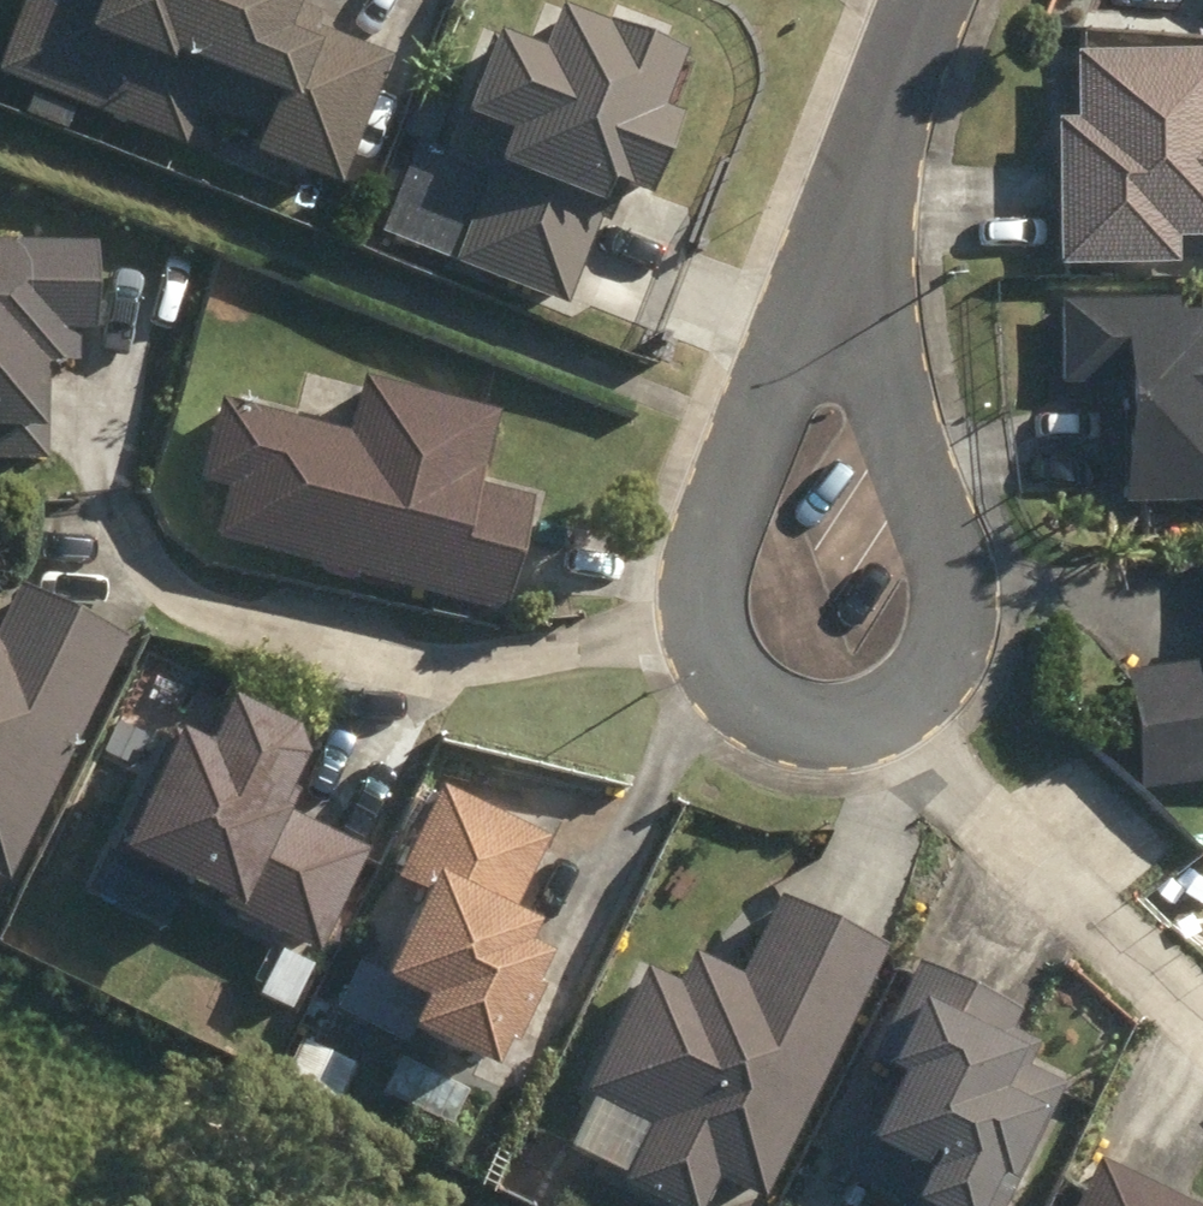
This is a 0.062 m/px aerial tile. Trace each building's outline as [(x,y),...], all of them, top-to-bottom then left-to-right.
[(2,64),(184,135),(197,100),(265,126),(256,149),(340,180),(389,57),(321,29),(317,38),(284,25),(293,0),(101,0),(94,16),(52,0),(27,0),(2,64)] [(458,265),(567,305),(613,185),(645,197),(675,119),(663,115),(685,57),(561,11),(544,56),(492,37),(445,162),(490,179),(458,265)] [(1061,261),(1175,260),(1175,233),(1202,233),(1202,49),(1077,50),(1077,116),(1060,116),(1061,261)] [(37,421),(37,356),(71,356),(71,324),(85,324),(86,248),(0,248),(0,420),(37,421)] [(1062,298),(1063,379),(1124,378),(1126,496),(1202,494),(1202,311),(1175,311),(1175,296),(1062,298)] [(232,481),(218,534),(502,606),(529,500),(475,485),(493,412),(365,378),(350,433),(222,401),(204,473),(232,481)] [(6,874),(126,630),(19,577),(0,615),(0,871),(6,874)] [(1126,674),(1140,784),(1202,777),(1202,665),(1126,674)] [(202,744),(175,731),(116,845),(317,948),(369,850),(280,804),(306,753),(298,728),(229,691),(202,744)] [(546,837),(441,785),(397,875),(425,890),(384,975),(428,997),(415,1023),(495,1062),(506,1037),(514,1041),(541,986),(534,982),(549,952),(529,943),(539,922),(512,907),(546,837)] [(762,1193),(883,944),(781,894),(741,977),(696,955),(681,983),(650,968),(591,1088),(655,1118),(626,1176),(687,1205),(700,1205),(716,1172),(762,1193)] [(1061,1084),(1026,1067),(1039,1041),(1012,1028),(1019,1010),(917,962),(871,1061),(902,1076),(871,1139),(867,1137),(849,1173),(909,1200),(906,1205),(1003,1205),(1061,1084)] [(1077,1205),(1192,1205),(1098,1161),(1077,1205)]
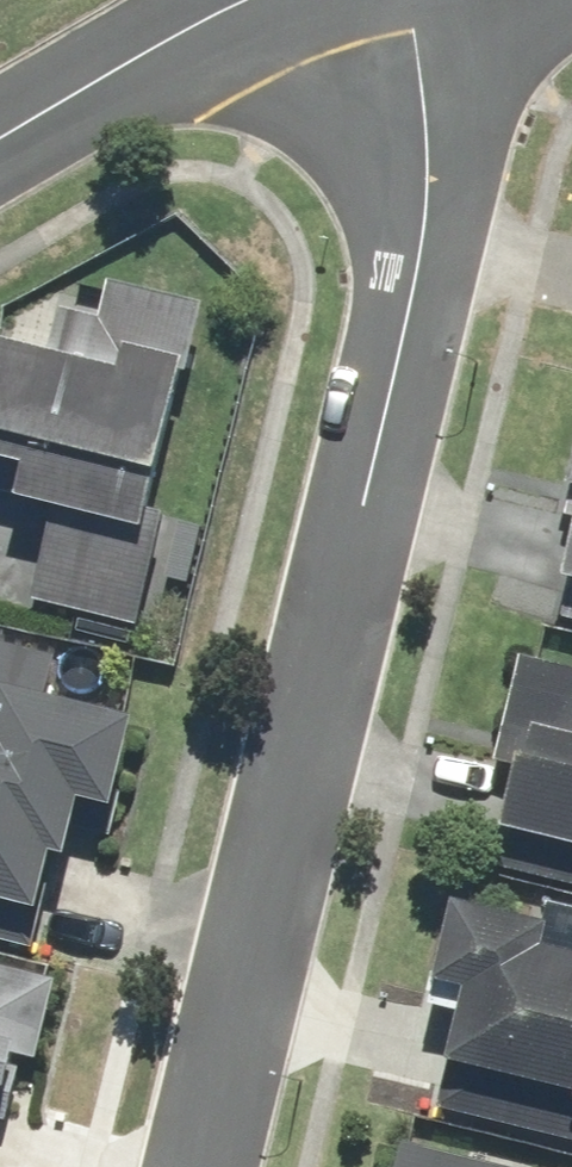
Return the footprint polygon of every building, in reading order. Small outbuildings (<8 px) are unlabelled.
[(148,537),(128,532),(162,389),(172,391),(191,314),(97,292),(90,320),(46,310),(35,359),(0,350),(0,502),(36,510),(12,609),(124,636),(148,537)] [(0,644),(0,945),(31,952),(67,804),(96,811),(117,721),(36,701),(47,655),(0,644)] [(539,664),(502,837),(530,843),(524,874),(571,884),(571,671),(539,664)] [(431,901),(417,985),(448,991),(425,1123),(571,1149),(571,910),(527,903),(525,918),(431,901)] [(4,1064),(38,1072),(57,981),(0,969),(0,1083),(4,1064)] [(389,1149),(378,1146),(373,1166),(472,1166),(389,1149)]
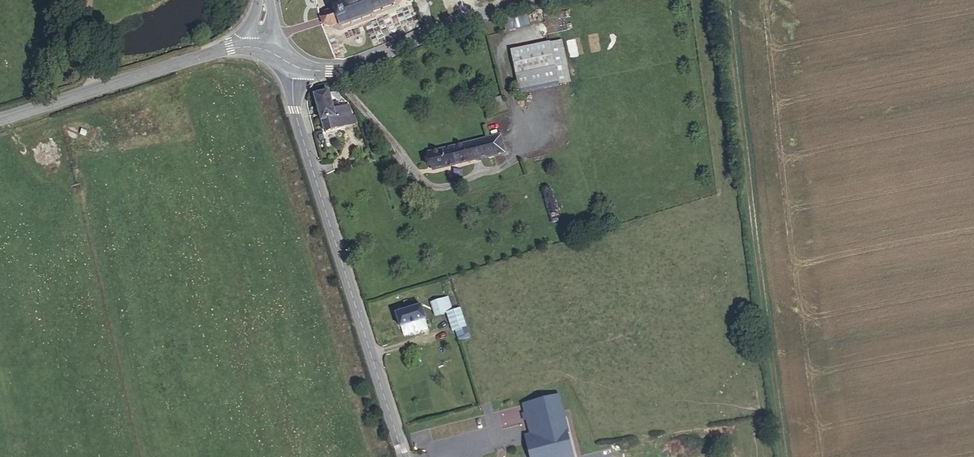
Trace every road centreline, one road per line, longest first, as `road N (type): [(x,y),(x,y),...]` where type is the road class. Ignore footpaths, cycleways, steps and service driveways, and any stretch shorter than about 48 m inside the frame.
road 1 (track): [(783,456),(727,0)]
road 2 (unclassified): [(402,456),(314,175),(289,61)]
road 3 (tertiary): [(289,61),(319,71),(564,0)]
road 4 (tertiary): [(0,118),(271,36)]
□ □ □ □
# Aim of the exercise:
Output a verbatim copy of the lines from the line containing "Return the footprint" through the end of the data, both included, without any images.

# Result:
Return the footprint polygon of every building, in reading order. Small outbuildings (<8 px) are unlabelled.
[(148,537),(128,532),(162,389),(172,391),(191,314),(97,292),(90,320),(46,310),(35,359),(0,350),(0,502),(36,510),(12,609),(124,636),(148,537)] [(0,644),(0,945),(31,952),(67,804),(96,811),(117,721),(36,701),(47,655),(0,644)] [(539,664),(502,837),(530,843),(524,874),(571,884),(571,671),(539,664)] [(431,901),(417,985),(448,991),(425,1123),(571,1149),(571,910),(527,903),(525,918),(431,901)] [(4,1064),(38,1072),(57,981),(0,969),(0,1083),(4,1064)] [(389,1149),(378,1146),(373,1166),(472,1166),(389,1149)]
Trace every road centreline, one road per line, longest first, as `road N (type): [(x,y),(x,y),...]` where type is the road class. Ignore footpaths, cycleways, steps and service driveways, and any stretch shorter than about 48 m inside the frame.
road 1 (track): [(783,456),(727,0)]
road 2 (unclassified): [(402,456),(314,175),(289,61)]
road 3 (tertiary): [(289,61),(319,71),(564,0)]
road 4 (tertiary): [(0,118),(271,36)]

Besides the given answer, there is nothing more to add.